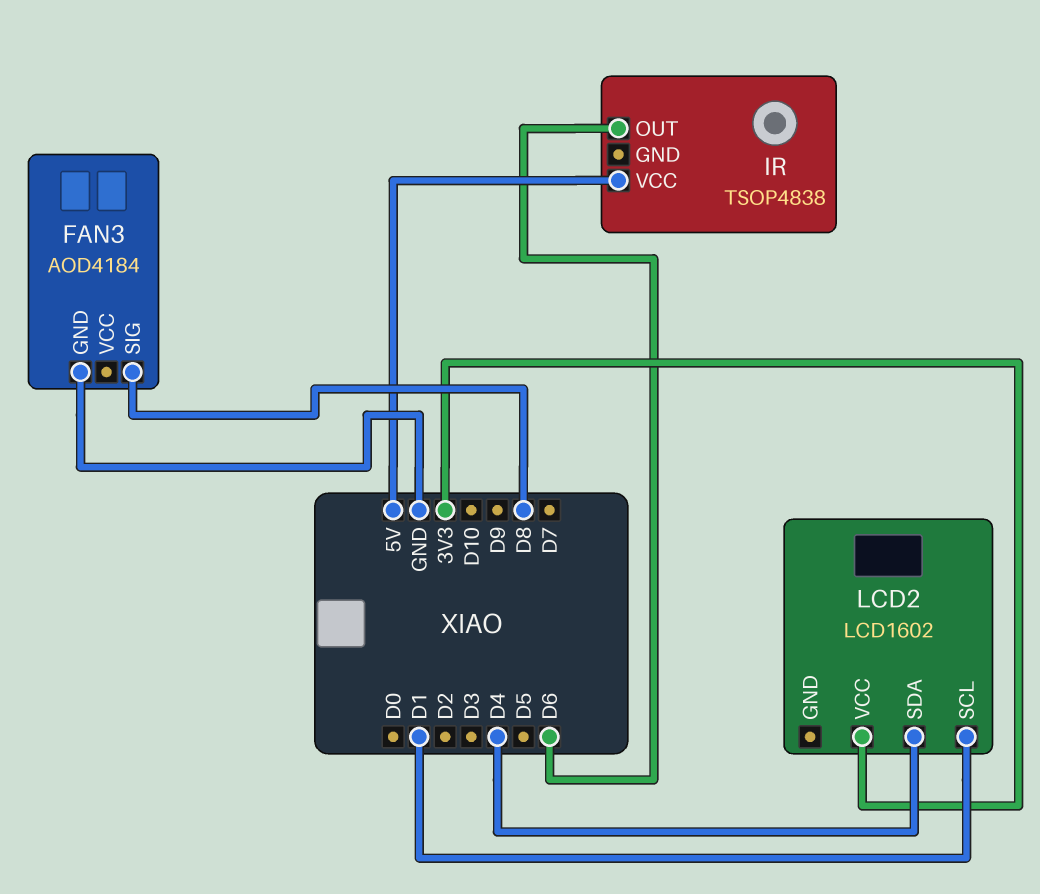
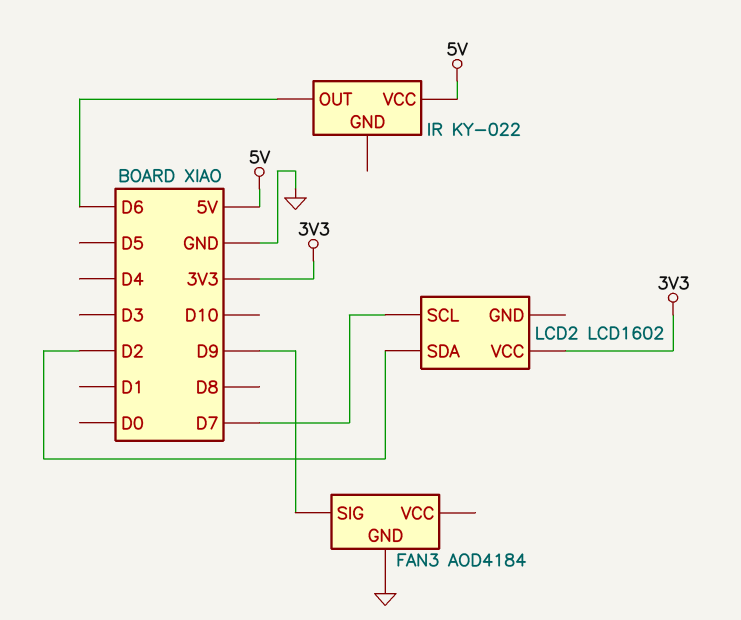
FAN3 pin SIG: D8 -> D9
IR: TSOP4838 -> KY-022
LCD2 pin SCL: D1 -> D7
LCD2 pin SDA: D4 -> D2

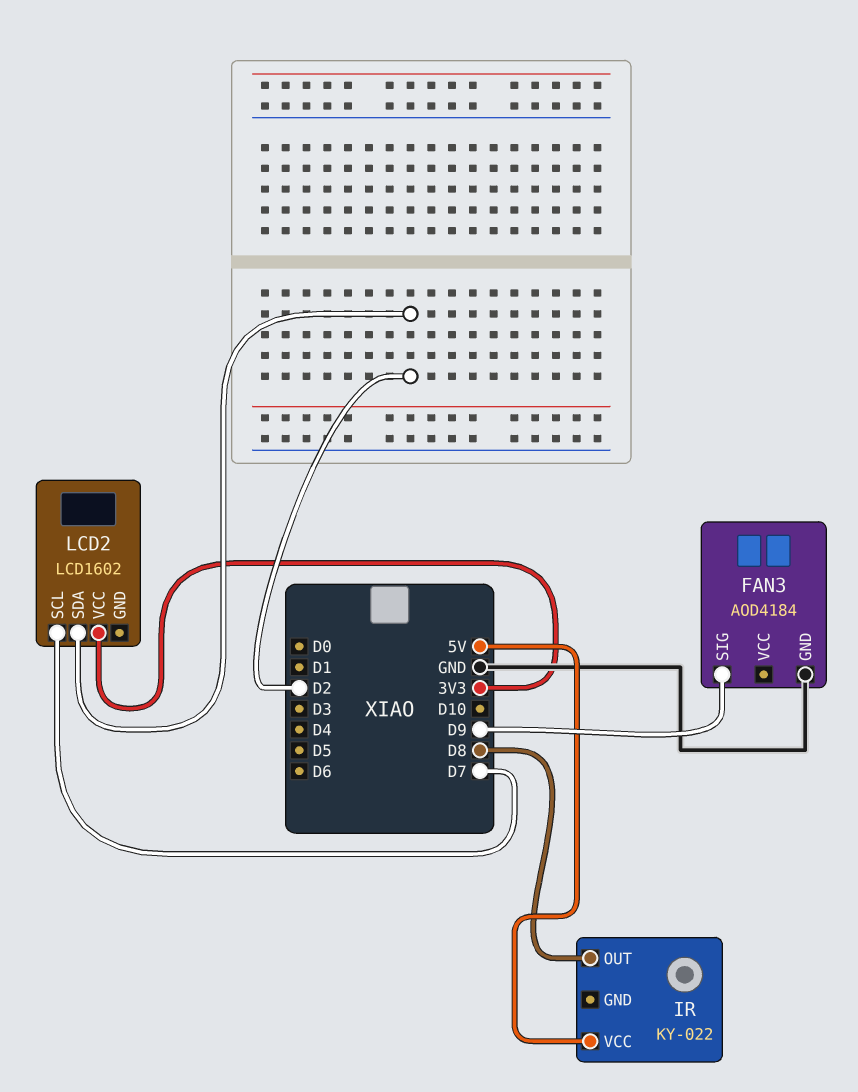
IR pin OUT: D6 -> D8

::::::

▶ YOUR ASSIGNMENT: Retype the entries exactly, skipping every picture.

▶ REPLY TO THE EXERCISE:
FAN3 pin SIG: D8 -> D9
IR: TSOP4838 -> KY-022
LCD2 pin SCL: D1 -> D7
LCD2 pin SDA: D4 -> D2

IR pin OUT: D6 -> D8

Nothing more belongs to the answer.